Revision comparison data
=-=-=-=-=
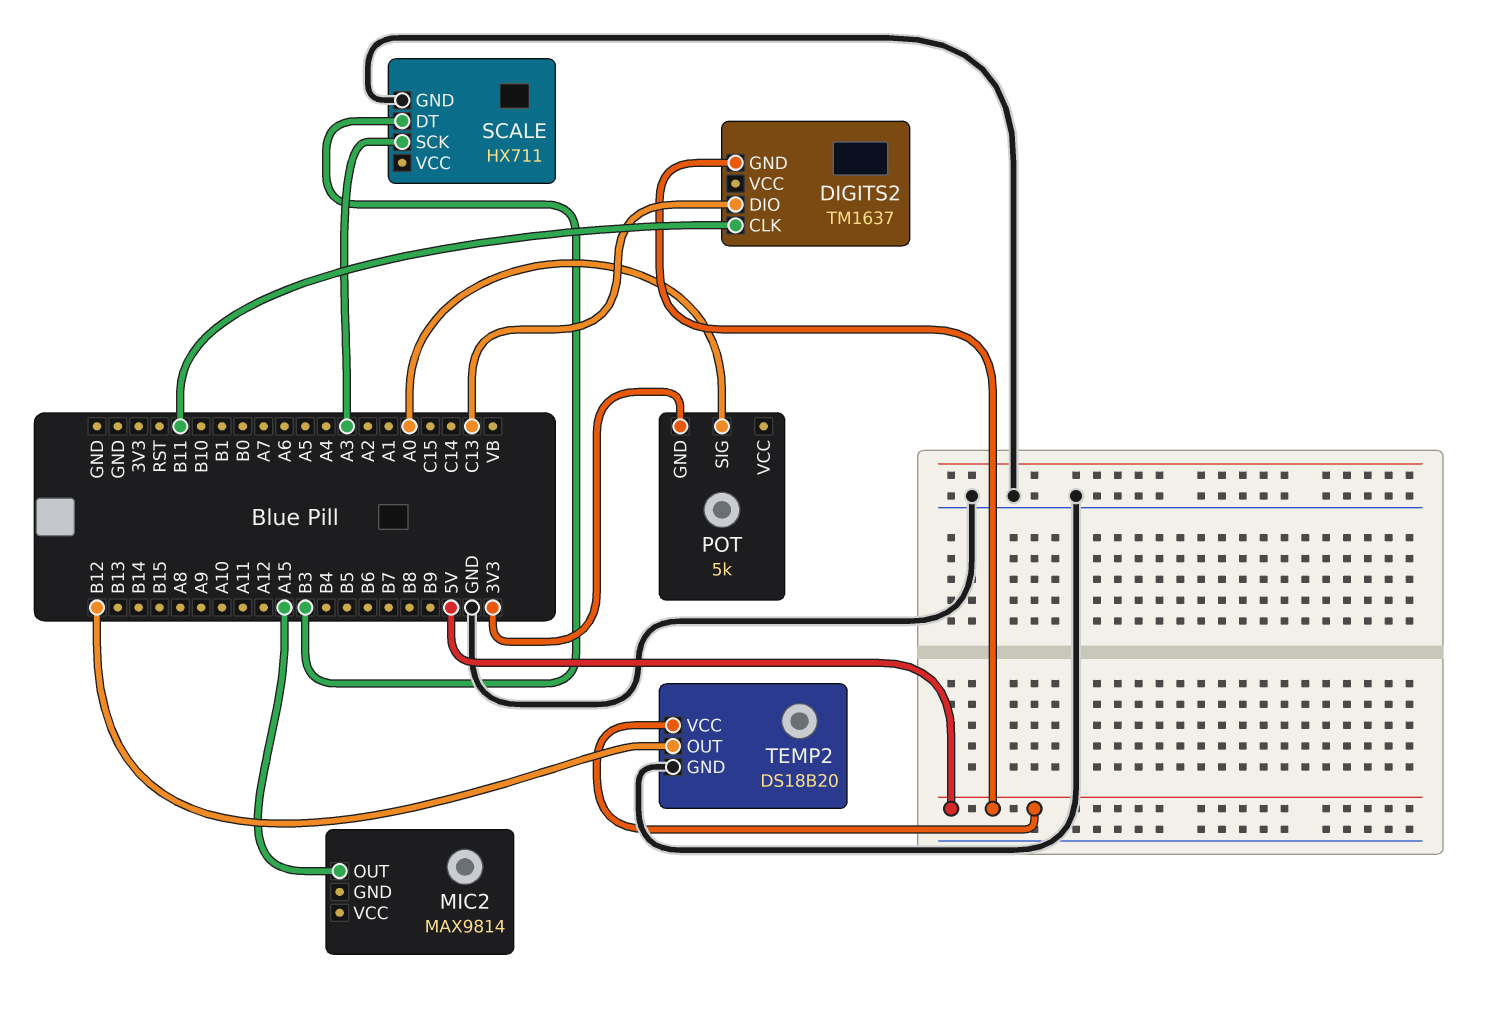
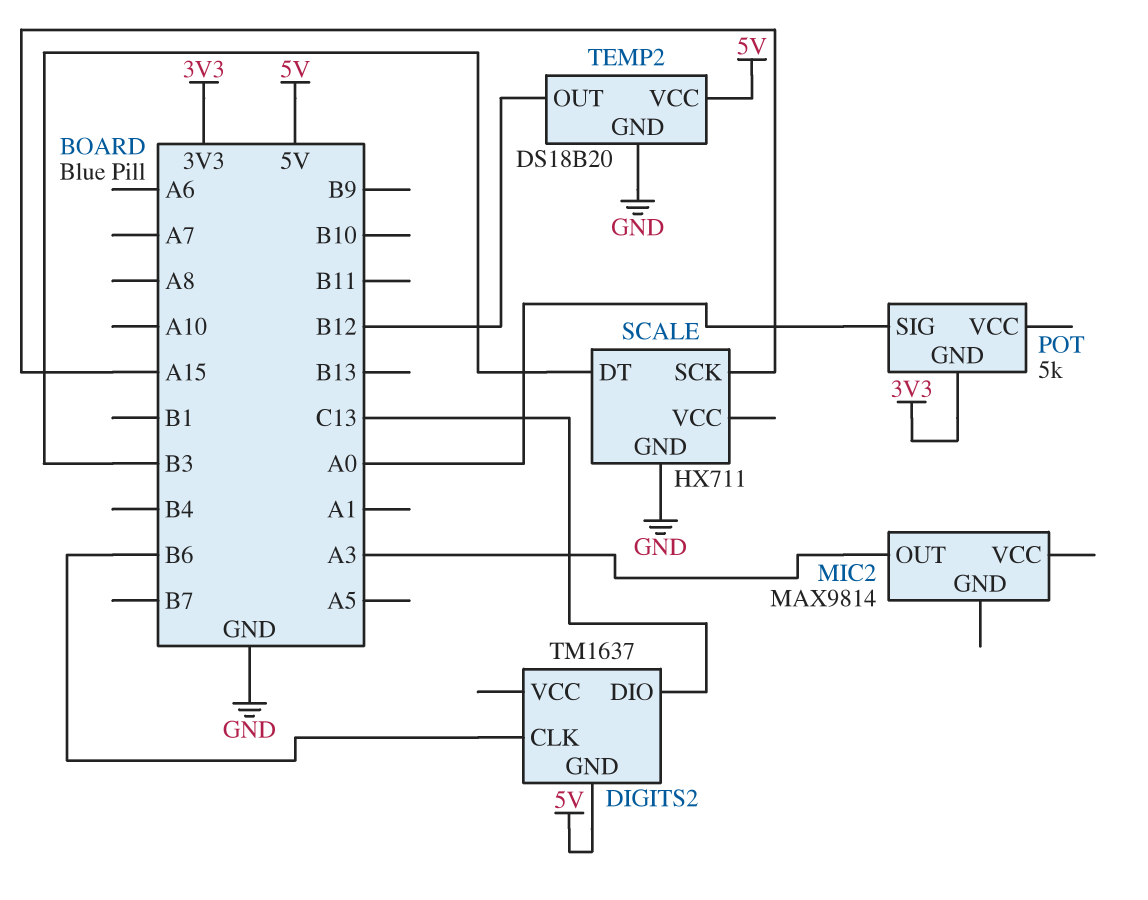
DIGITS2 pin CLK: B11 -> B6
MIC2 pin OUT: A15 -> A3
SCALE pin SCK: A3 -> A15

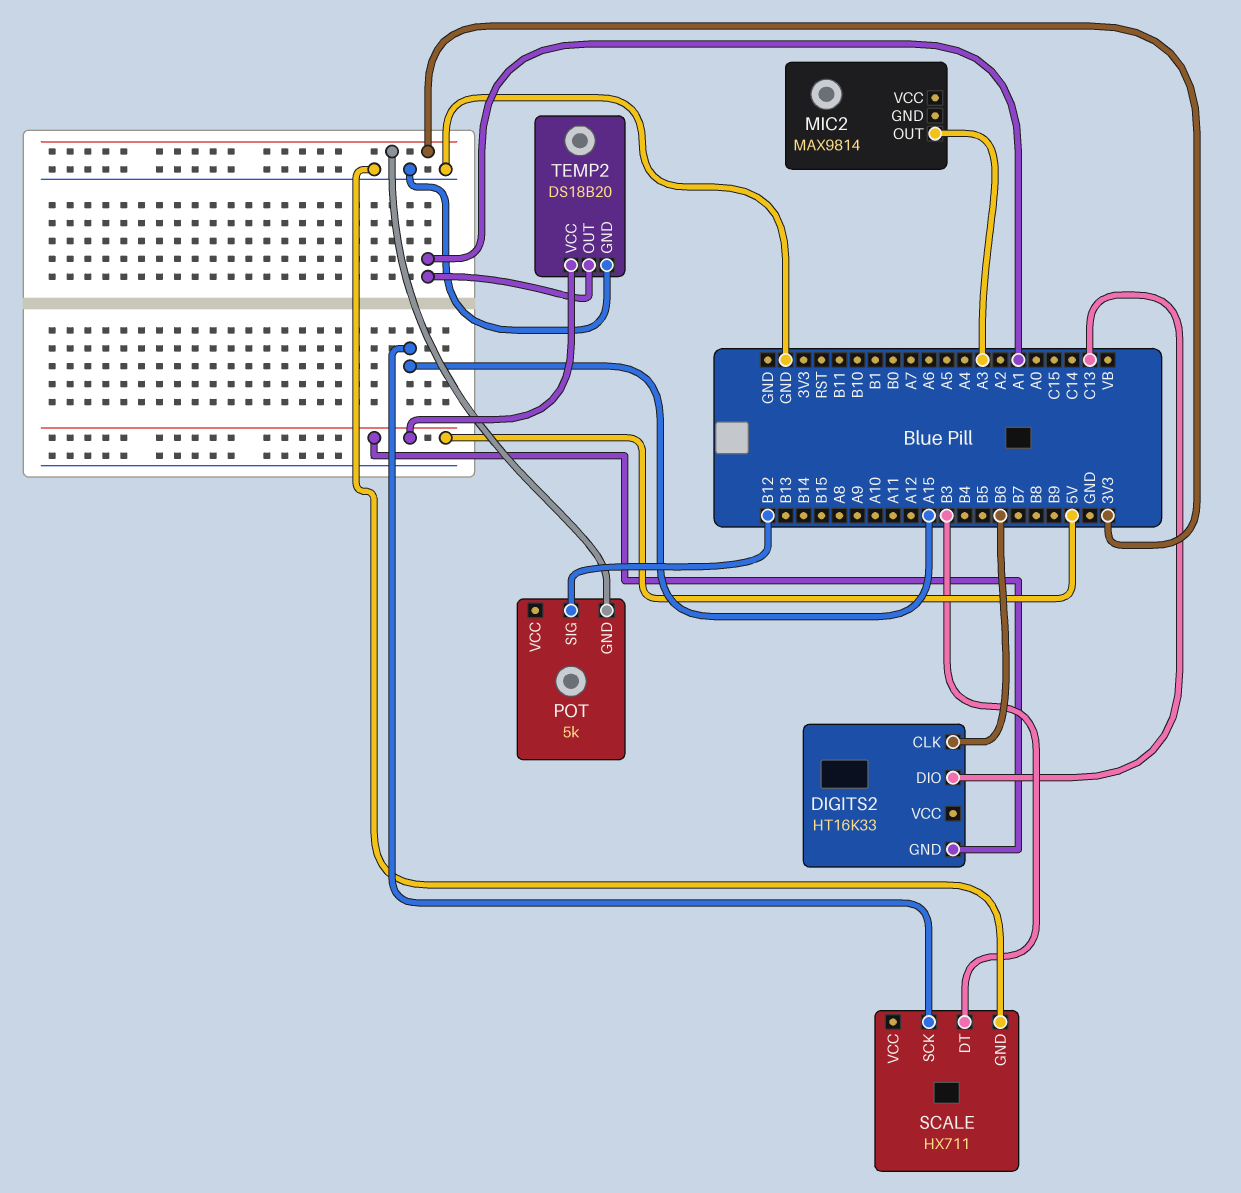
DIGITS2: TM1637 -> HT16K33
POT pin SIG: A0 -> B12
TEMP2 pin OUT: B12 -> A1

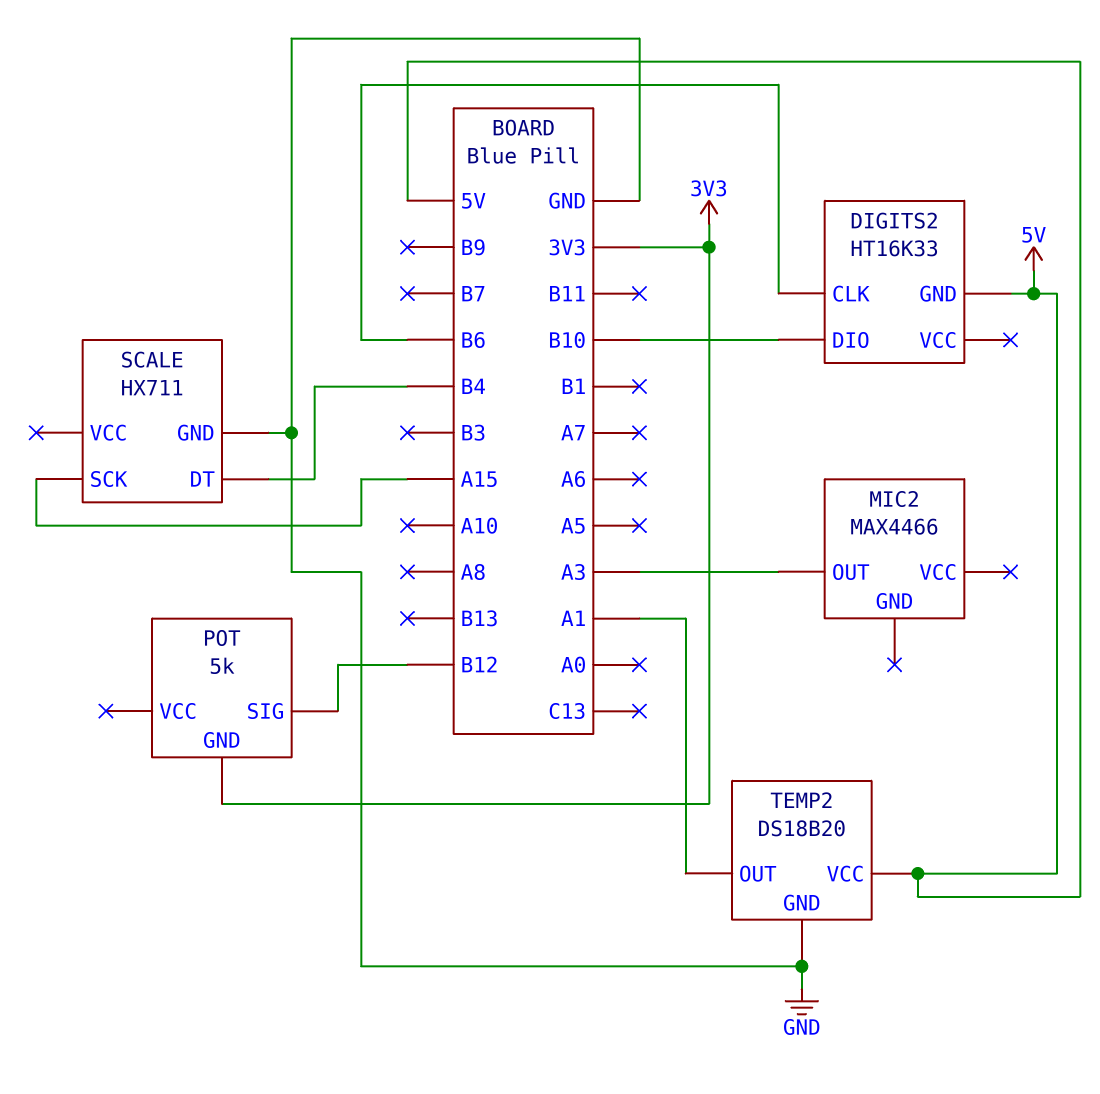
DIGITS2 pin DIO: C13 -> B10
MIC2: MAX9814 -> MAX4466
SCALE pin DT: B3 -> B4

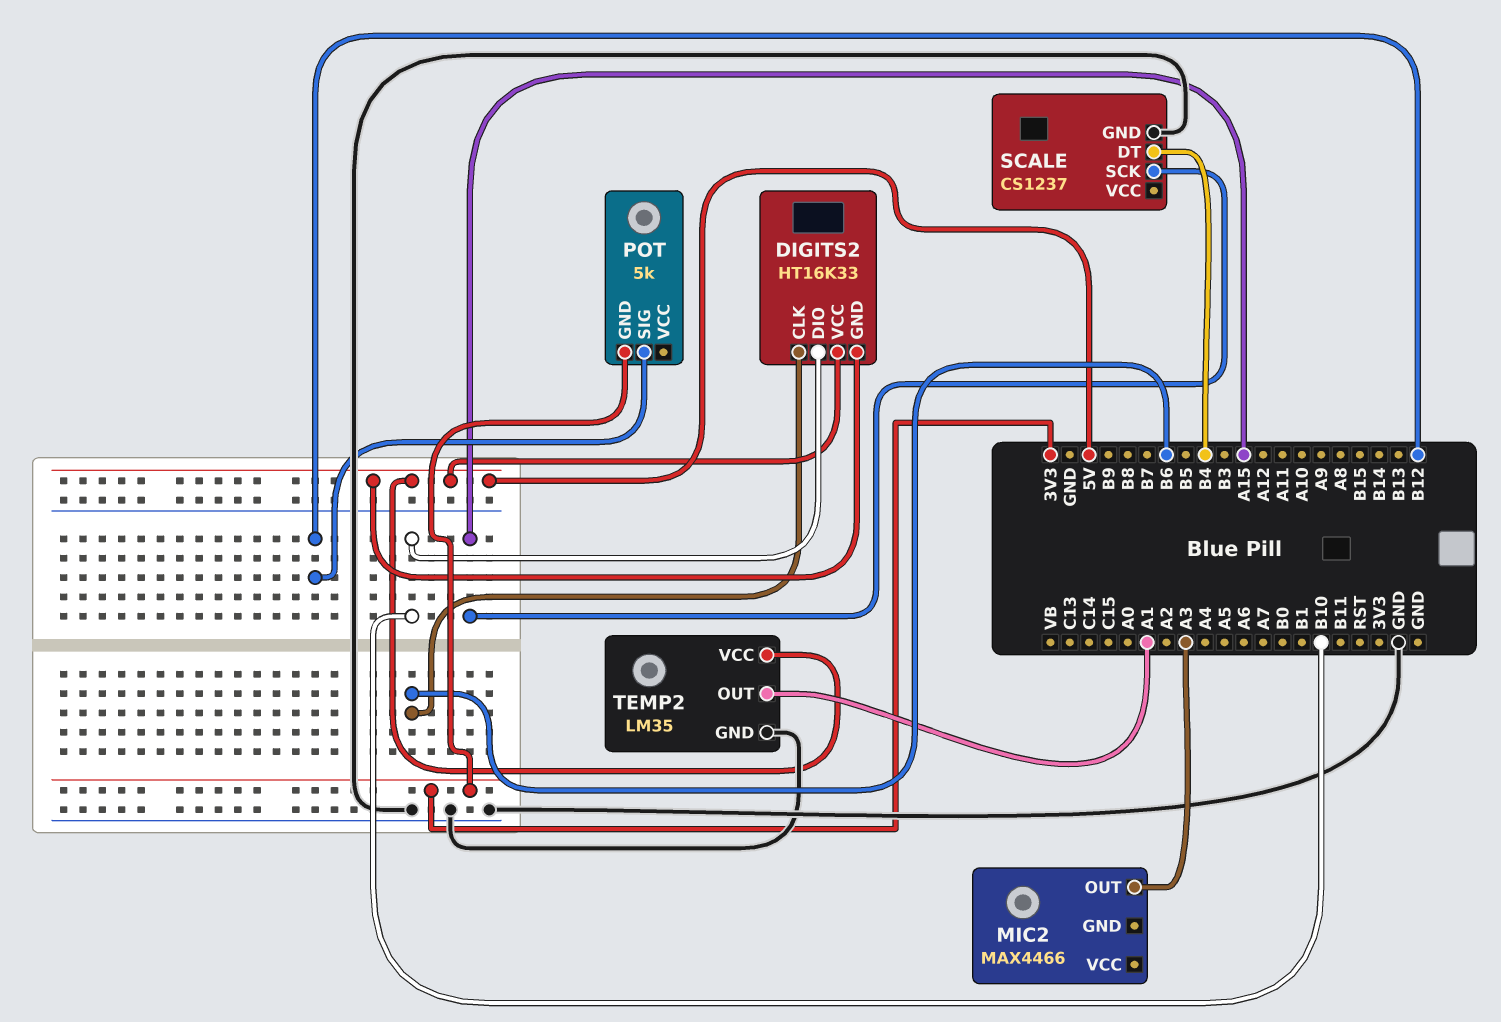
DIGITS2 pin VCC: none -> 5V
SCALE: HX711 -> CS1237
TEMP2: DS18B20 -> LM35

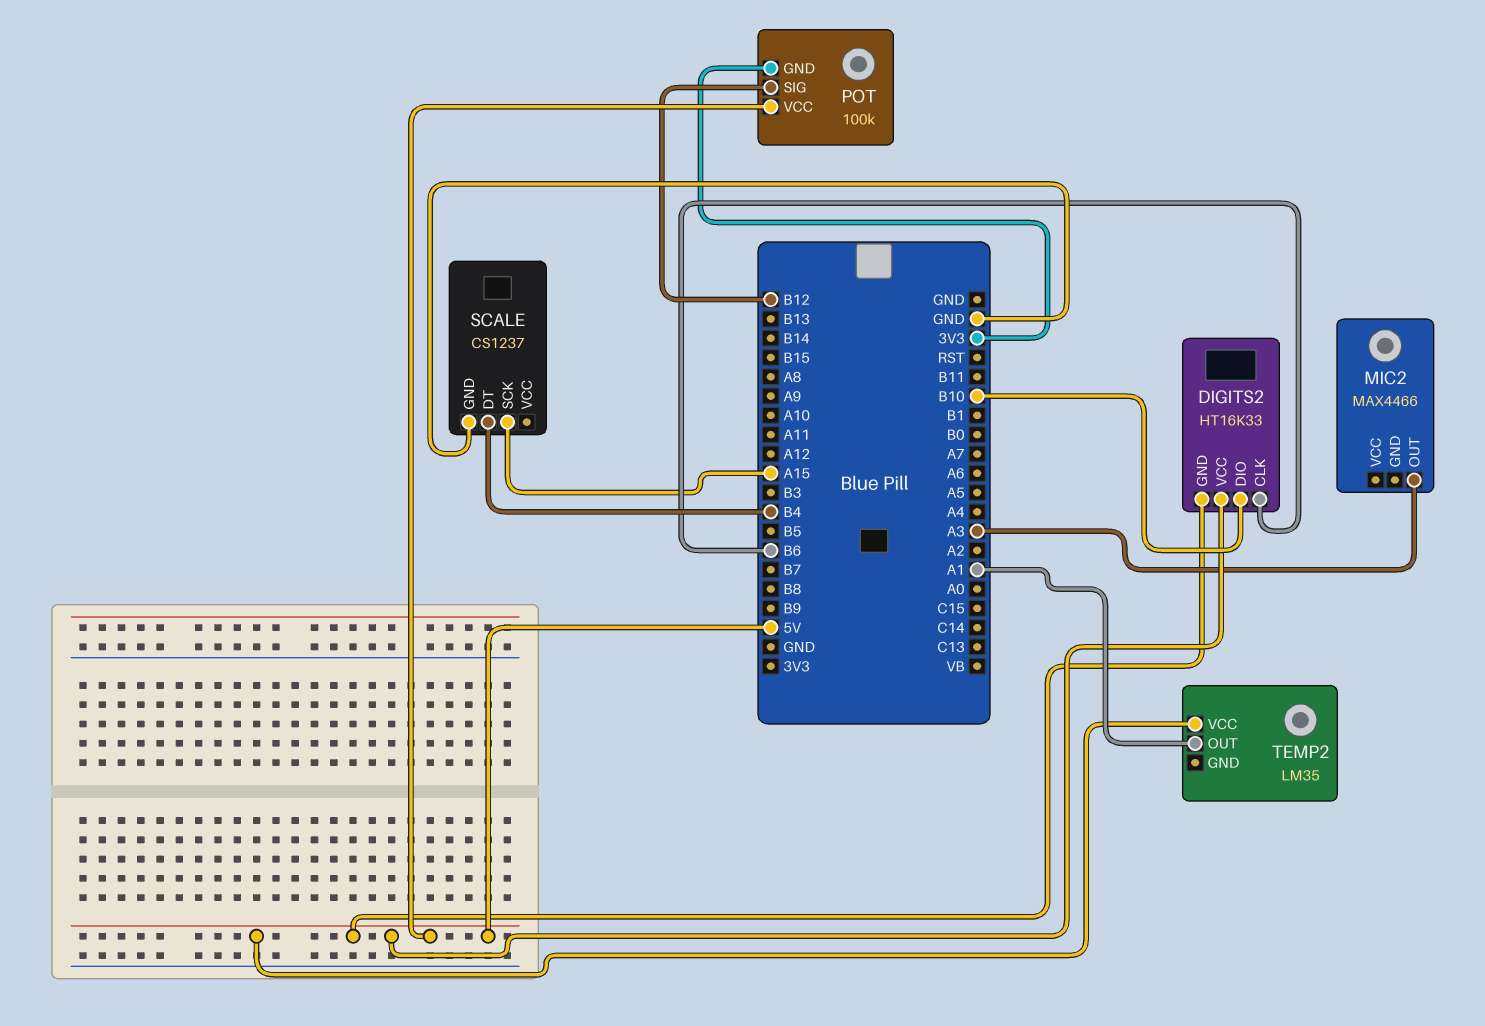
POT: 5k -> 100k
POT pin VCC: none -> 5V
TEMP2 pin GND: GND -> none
=-=-=-=-=
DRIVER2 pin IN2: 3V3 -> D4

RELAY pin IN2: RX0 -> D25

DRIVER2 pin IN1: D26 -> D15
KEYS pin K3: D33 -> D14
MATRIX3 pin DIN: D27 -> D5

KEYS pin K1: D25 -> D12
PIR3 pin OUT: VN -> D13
=-=-=-=-=
**Problem to solve**
Using only the data above, copy out the lines that include the word "SCALE".

**Solution for this exercise**
SCALE pin SCK: A3 -> A15
SCALE pin DT: B3 -> B4
SCALE: HX711 -> CS1237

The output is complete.